WORK REQUEST —
Every entry is to be returned as it stands, apart from the pictures.

DATA FOR THIS EXERCISE —
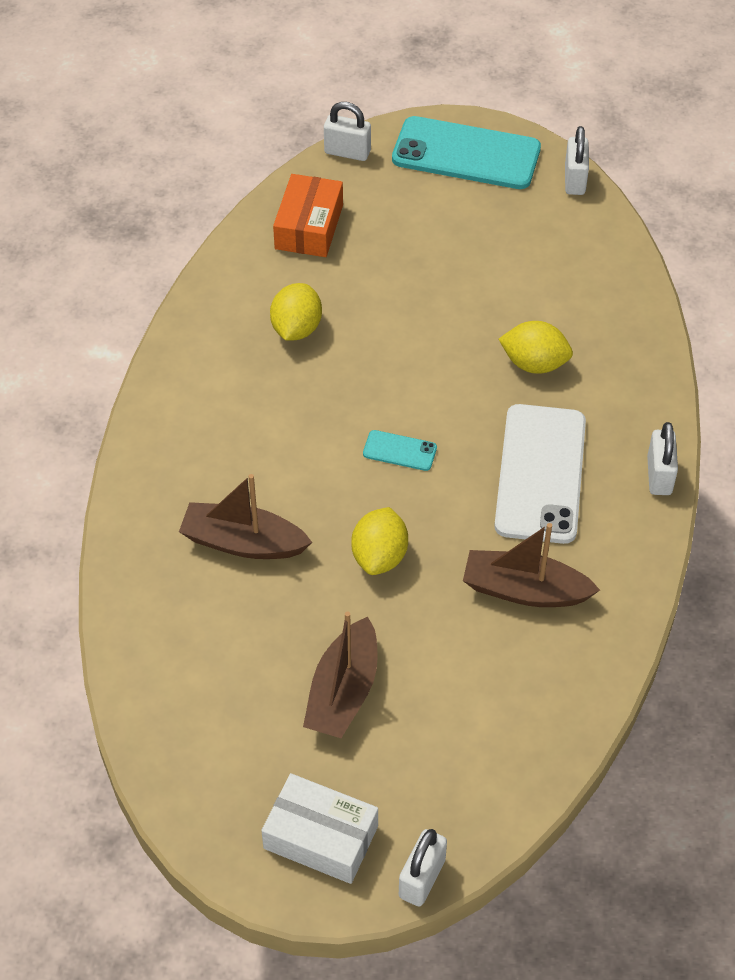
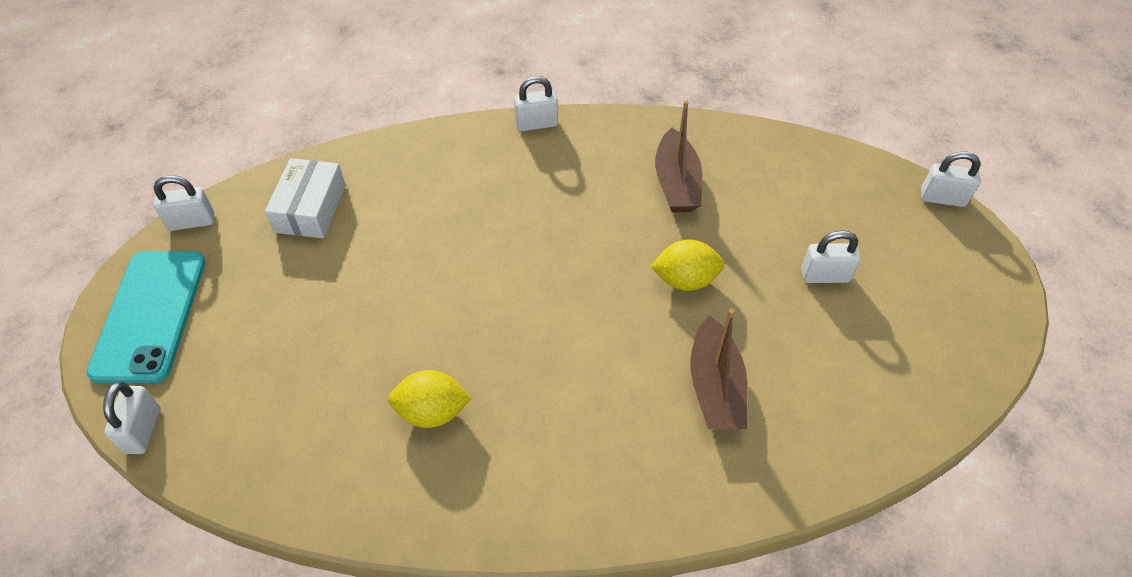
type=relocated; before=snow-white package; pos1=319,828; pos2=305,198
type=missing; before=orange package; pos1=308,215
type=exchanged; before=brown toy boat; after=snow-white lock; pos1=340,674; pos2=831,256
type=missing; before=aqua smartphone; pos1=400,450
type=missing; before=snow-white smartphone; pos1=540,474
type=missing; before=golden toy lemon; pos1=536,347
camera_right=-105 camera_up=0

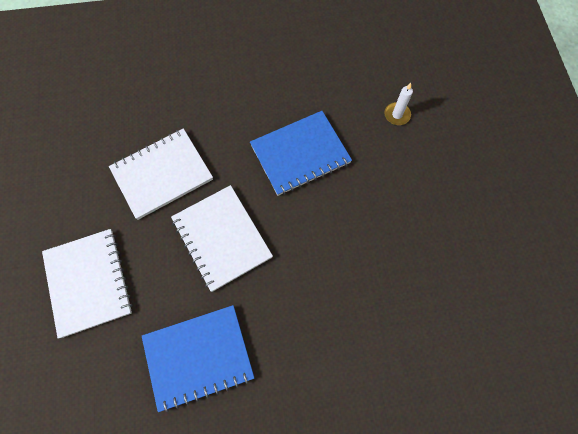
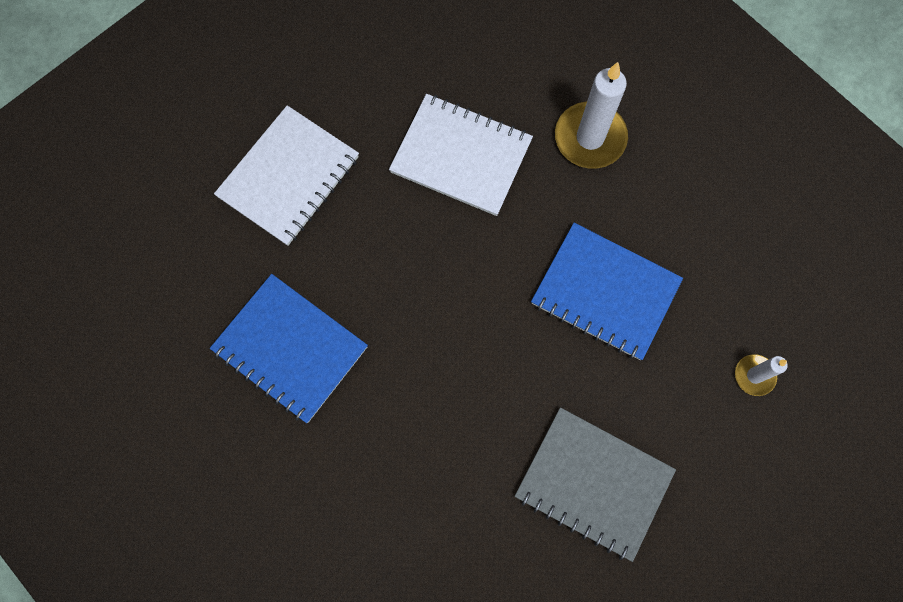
type=missing; before=snow-white notepad; pos1=222,238
type=appeared; after=grey notepad; pos2=595,484
type=appeared; after=snow-white candle; pos2=591,115
camera_right=55 camera_up=5

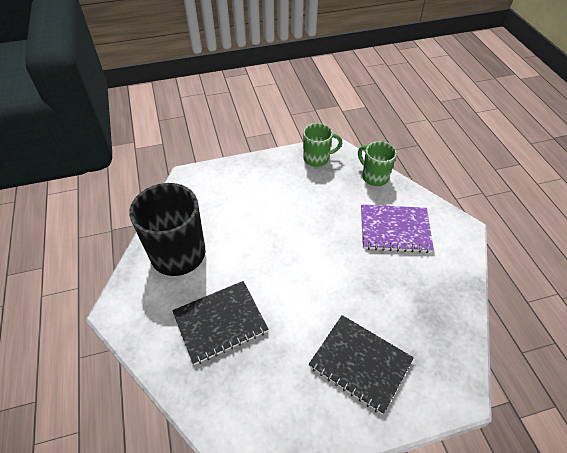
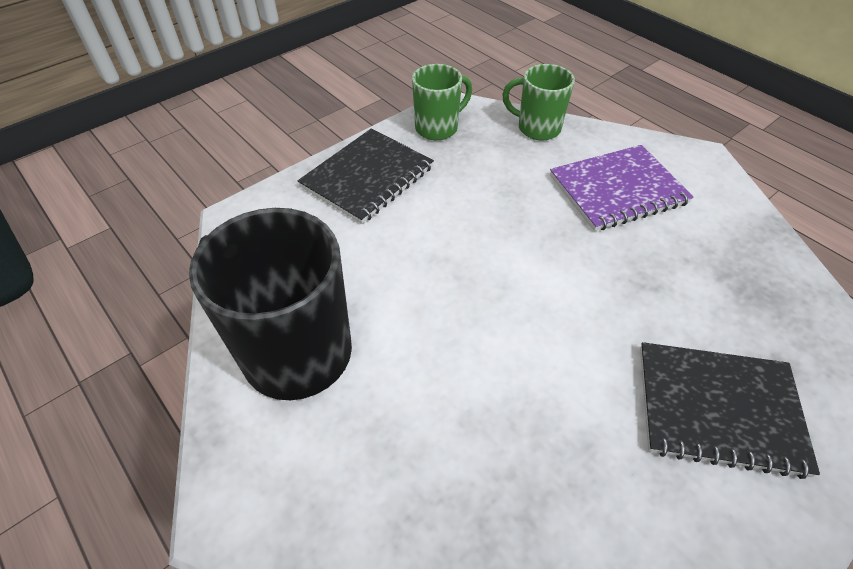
type=relocated; before=black notepad; pos1=220,323; pos2=366,176
camera_right=-25 camera_up=0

RESPONSE —
type=relocated; before=snow-white package; pos1=319,828; pos2=305,198
type=missing; before=orange package; pos1=308,215
type=exchanged; before=brown toy boat; after=snow-white lock; pos1=340,674; pos2=831,256
type=missing; before=aqua smartphone; pos1=400,450
type=missing; before=snow-white smartphone; pos1=540,474
type=missing; before=golden toy lemon; pos1=536,347
camera_right=-105 camera_up=0

type=missing; before=snow-white notepad; pos1=222,238
type=appeared; after=grey notepad; pos2=595,484
type=appeared; after=snow-white candle; pos2=591,115
camera_right=55 camera_up=5

type=relocated; before=black notepad; pos1=220,323; pos2=366,176
camera_right=-25 camera_up=0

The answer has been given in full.